Exercise instructions: In the records below, find the lines that include "yellow" and copy each.

*** Opening Data supplied ***

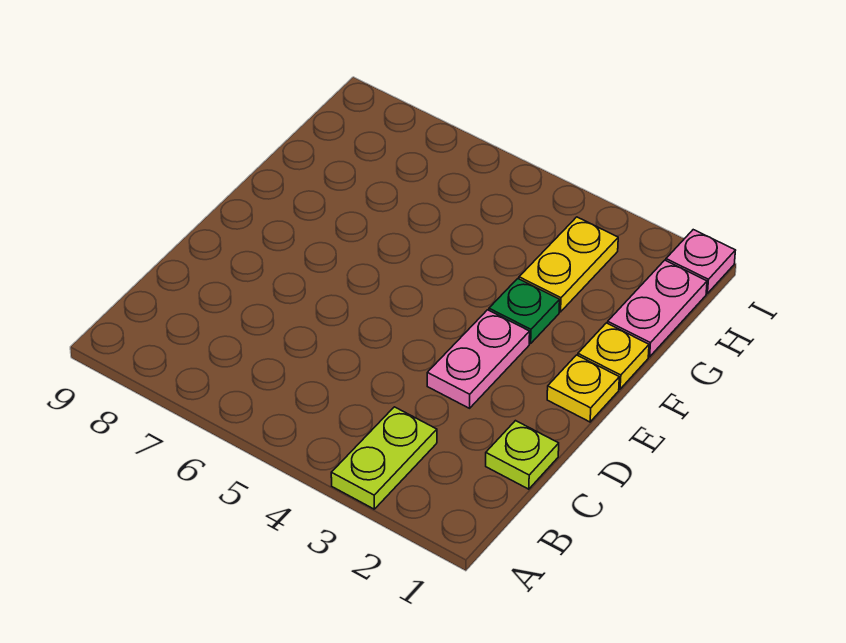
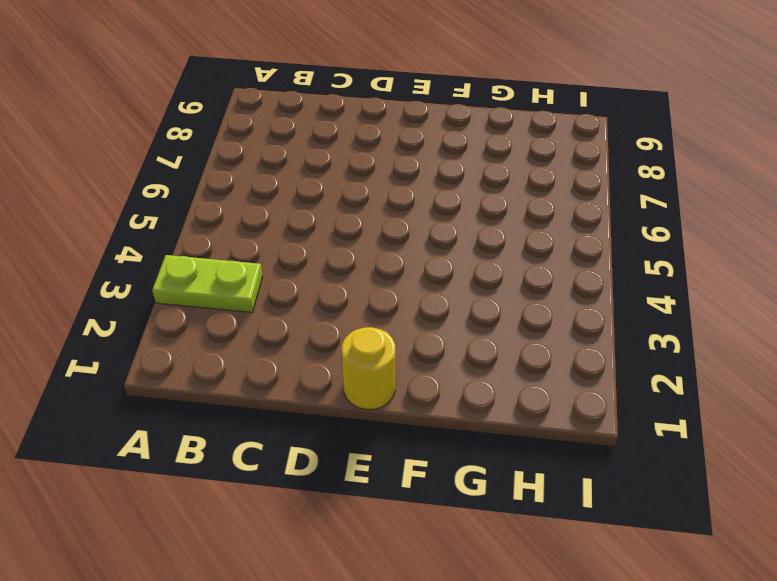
yellow round brick E1 level 1 -> yellow plate E1 level 1
none -> lime plate C1 level 1
none -> pink plate D3:E3 level 1

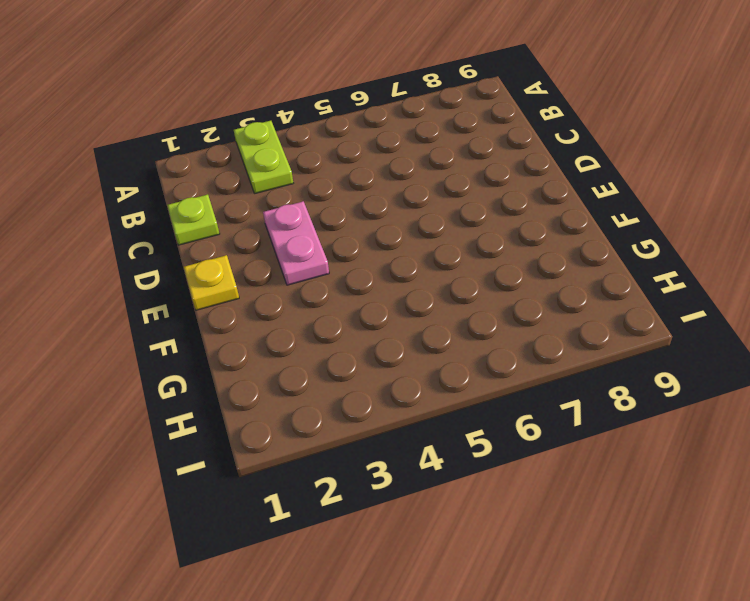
none -> yellow plate F1 level 1
none -> green plate F3 level 1

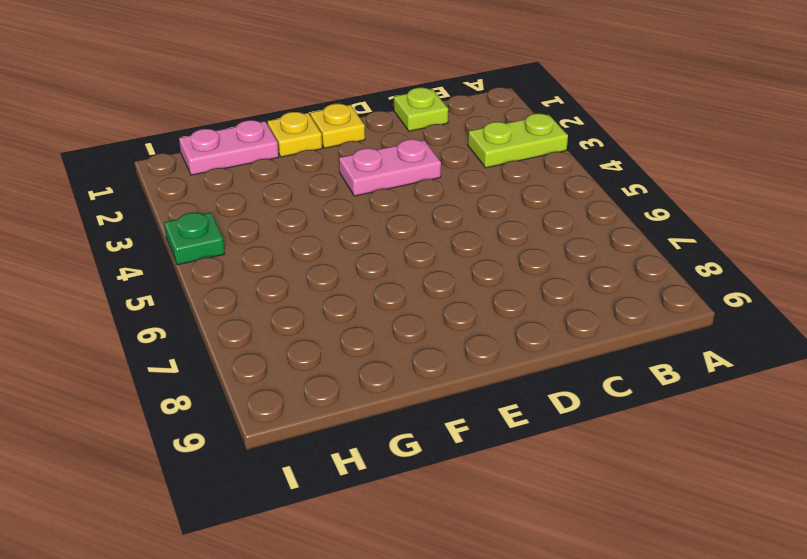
green plate I4 level 1 -> green plate F3 level 1
none -> yellow plate G3:H3 level 1
none -> pink plate I1 level 1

*** Closing Data supplied ***

Task output:
yellow round brick E1 level 1 -> yellow plate E1 level 1
none -> yellow plate F1 level 1
none -> yellow plate G3:H3 level 1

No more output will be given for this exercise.